● PROVIDED DATA:

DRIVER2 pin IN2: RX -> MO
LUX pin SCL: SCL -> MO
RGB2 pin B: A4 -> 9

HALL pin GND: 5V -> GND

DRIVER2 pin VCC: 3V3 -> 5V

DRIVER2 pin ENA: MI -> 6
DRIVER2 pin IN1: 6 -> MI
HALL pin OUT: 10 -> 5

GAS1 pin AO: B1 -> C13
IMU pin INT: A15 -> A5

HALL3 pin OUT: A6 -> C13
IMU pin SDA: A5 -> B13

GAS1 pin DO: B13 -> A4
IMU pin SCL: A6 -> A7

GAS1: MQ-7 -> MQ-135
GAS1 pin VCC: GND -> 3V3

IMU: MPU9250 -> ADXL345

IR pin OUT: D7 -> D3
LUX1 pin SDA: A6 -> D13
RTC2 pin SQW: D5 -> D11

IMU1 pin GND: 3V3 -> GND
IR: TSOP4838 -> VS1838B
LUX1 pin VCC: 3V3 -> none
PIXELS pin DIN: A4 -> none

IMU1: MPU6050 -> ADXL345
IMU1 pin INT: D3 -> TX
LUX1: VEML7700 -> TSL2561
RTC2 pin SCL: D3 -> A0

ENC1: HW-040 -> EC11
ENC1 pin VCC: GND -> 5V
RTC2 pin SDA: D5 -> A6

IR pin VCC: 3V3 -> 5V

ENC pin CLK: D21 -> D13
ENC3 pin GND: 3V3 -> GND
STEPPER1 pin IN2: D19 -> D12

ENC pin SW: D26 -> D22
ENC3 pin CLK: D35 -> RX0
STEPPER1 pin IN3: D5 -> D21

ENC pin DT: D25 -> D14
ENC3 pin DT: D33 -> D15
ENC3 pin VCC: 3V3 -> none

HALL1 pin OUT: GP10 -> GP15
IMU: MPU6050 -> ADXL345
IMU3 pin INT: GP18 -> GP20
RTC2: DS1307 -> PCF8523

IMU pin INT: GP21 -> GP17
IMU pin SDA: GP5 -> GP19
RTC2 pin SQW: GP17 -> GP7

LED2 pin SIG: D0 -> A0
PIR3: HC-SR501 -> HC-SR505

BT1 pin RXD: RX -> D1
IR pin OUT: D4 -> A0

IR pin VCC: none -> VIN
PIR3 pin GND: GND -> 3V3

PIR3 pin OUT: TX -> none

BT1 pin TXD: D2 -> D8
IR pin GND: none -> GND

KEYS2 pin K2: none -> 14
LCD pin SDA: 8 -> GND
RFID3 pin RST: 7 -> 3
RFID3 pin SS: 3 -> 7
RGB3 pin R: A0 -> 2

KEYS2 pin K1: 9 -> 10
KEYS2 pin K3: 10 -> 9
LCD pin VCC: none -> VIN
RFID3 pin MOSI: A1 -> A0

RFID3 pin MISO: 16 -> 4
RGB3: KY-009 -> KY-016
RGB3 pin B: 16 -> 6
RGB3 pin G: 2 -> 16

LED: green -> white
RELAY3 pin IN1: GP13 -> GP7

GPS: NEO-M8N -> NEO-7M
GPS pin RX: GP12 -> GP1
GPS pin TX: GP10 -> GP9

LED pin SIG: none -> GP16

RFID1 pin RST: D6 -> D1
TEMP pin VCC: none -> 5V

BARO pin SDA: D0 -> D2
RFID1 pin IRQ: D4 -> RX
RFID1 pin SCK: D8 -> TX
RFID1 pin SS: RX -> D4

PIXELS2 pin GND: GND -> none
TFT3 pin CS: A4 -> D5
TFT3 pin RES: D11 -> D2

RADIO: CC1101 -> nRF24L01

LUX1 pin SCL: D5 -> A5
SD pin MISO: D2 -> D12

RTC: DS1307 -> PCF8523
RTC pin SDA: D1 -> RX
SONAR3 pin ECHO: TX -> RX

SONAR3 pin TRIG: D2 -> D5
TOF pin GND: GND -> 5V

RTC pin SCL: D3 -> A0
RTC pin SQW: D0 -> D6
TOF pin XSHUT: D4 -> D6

● DESCRIPTION OF THE TASK: Reproduce the entire listing word for word.

● WRITTEN SOLUTION:
DRIVER2 pin IN2: RX -> MO
LUX pin SCL: SCL -> MO
RGB2 pin B: A4 -> 9

HALL pin GND: 5V -> GND

DRIVER2 pin VCC: 3V3 -> 5V

DRIVER2 pin ENA: MI -> 6
DRIVER2 pin IN1: 6 -> MI
HALL pin OUT: 10 -> 5

GAS1 pin AO: B1 -> C13
IMU pin INT: A15 -> A5

HALL3 pin OUT: A6 -> C13
IMU pin SDA: A5 -> B13

GAS1 pin DO: B13 -> A4
IMU pin SCL: A6 -> A7

GAS1: MQ-7 -> MQ-135
GAS1 pin VCC: GND -> 3V3

IMU: MPU9250 -> ADXL345

IR pin OUT: D7 -> D3
LUX1 pin SDA: A6 -> D13
RTC2 pin SQW: D5 -> D11

IMU1 pin GND: 3V3 -> GND
IR: TSOP4838 -> VS1838B
LUX1 pin VCC: 3V3 -> none
PIXELS pin DIN: A4 -> none

IMU1: MPU6050 -> ADXL345
IMU1 pin INT: D3 -> TX
LUX1: VEML7700 -> TSL2561
RTC2 pin SCL: D3 -> A0

ENC1: HW-040 -> EC11
ENC1 pin VCC: GND -> 5V
RTC2 pin SDA: D5 -> A6

IR pin VCC: 3V3 -> 5V

ENC pin CLK: D21 -> D13
ENC3 pin GND: 3V3 -> GND
STEPPER1 pin IN2: D19 -> D12

ENC pin SW: D26 -> D22
ENC3 pin CLK: D35 -> RX0
STEPPER1 pin IN3: D5 -> D21

ENC pin DT: D25 -> D14
ENC3 pin DT: D33 -> D15
ENC3 pin VCC: 3V3 -> none

HALL1 pin OUT: GP10 -> GP15
IMU: MPU6050 -> ADXL345
IMU3 pin INT: GP18 -> GP20
RTC2: DS1307 -> PCF8523

IMU pin INT: GP21 -> GP17
IMU pin SDA: GP5 -> GP19
RTC2 pin SQW: GP17 -> GP7

LED2 pin SIG: D0 -> A0
PIR3: HC-SR501 -> HC-SR505

BT1 pin RXD: RX -> D1
IR pin OUT: D4 -> A0

IR pin VCC: none -> VIN
PIR3 pin GND: GND -> 3V3

PIR3 pin OUT: TX -> none

BT1 pin TXD: D2 -> D8
IR pin GND: none -> GND

KEYS2 pin K2: none -> 14
LCD pin SDA: 8 -> GND
RFID3 pin RST: 7 -> 3
RFID3 pin SS: 3 -> 7
RGB3 pin R: A0 -> 2

KEYS2 pin K1: 9 -> 10
KEYS2 pin K3: 10 -> 9
LCD pin VCC: none -> VIN
RFID3 pin MOSI: A1 -> A0

RFID3 pin MISO: 16 -> 4
RGB3: KY-009 -> KY-016
RGB3 pin B: 16 -> 6
RGB3 pin G: 2 -> 16

LED: green -> white
RELAY3 pin IN1: GP13 -> GP7

GPS: NEO-M8N -> NEO-7M
GPS pin RX: GP12 -> GP1
GPS pin TX: GP10 -> GP9

LED pin SIG: none -> GP16

RFID1 pin RST: D6 -> D1
TEMP pin VCC: none -> 5V

BARO pin SDA: D0 -> D2
RFID1 pin IRQ: D4 -> RX
RFID1 pin SCK: D8 -> TX
RFID1 pin SS: RX -> D4

PIXELS2 pin GND: GND -> none
TFT3 pin CS: A4 -> D5
TFT3 pin RES: D11 -> D2

RADIO: CC1101 -> nRF24L01

LUX1 pin SCL: D5 -> A5
SD pin MISO: D2 -> D12

RTC: DS1307 -> PCF8523
RTC pin SDA: D1 -> RX
SONAR3 pin ECHO: TX -> RX

SONAR3 pin TRIG: D2 -> D5
TOF pin GND: GND -> 5V

RTC pin SCL: D3 -> A0
RTC pin SQW: D0 -> D6
TOF pin XSHUT: D4 -> D6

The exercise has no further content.